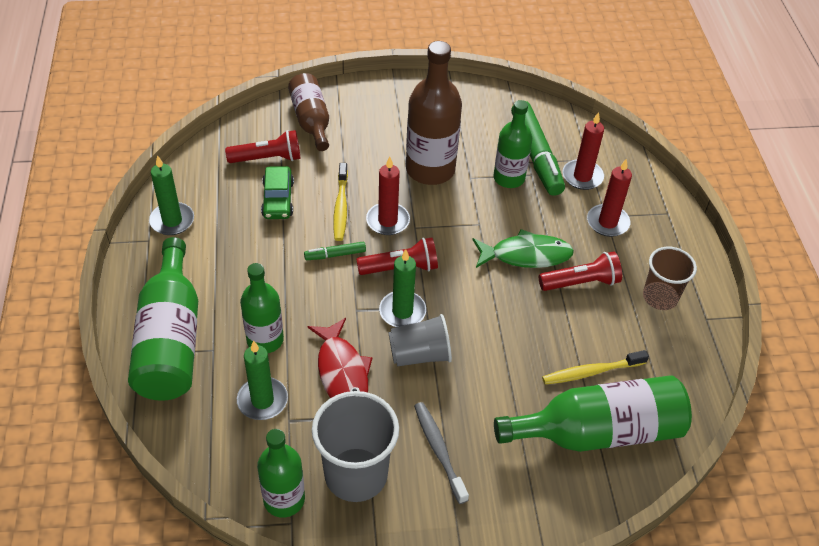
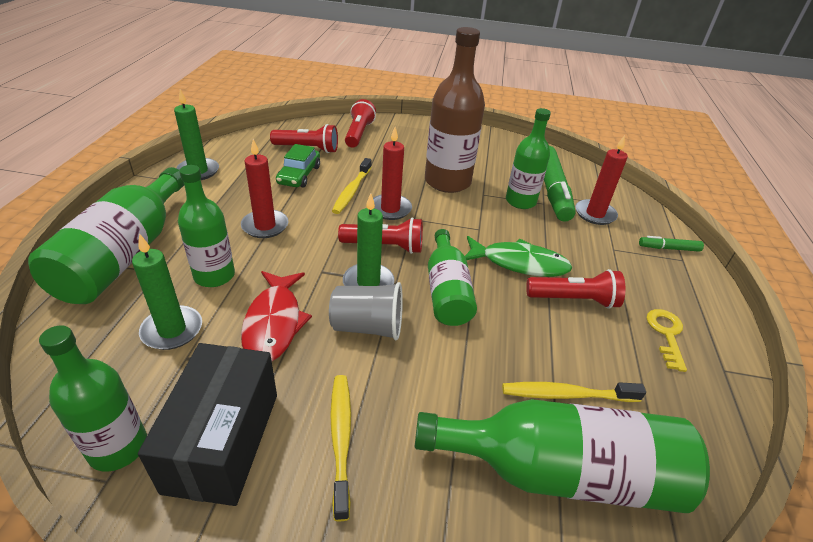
camera: 15 degrees right, 10 degrees down
(311, 120) = (358, 133): brown bottle -> red flashlight
(335, 255) = (326, 223): green marker -> green marker (669, 248)
(356, 474) = (223, 441): grey cup -> black box
(439, 451) = (341, 440): grey toothbrush -> yellow toothbrush
(472, 302) = (447, 291): none -> green bottle
(607, 222) = (615, 254): red candle -> red candle (265, 226)
(660, 297) = (666, 334): brown cup -> yellow key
_ _ _ _ _ _ _
TASK TO CARRY OUT: Only lines of the data holding the word "brown" go in the answer. Please copy each of them.

ANSWER SECTION:
(311, 120) = (358, 133): brown bottle -> red flashlight
(660, 297) = (666, 334): brown cup -> yellow key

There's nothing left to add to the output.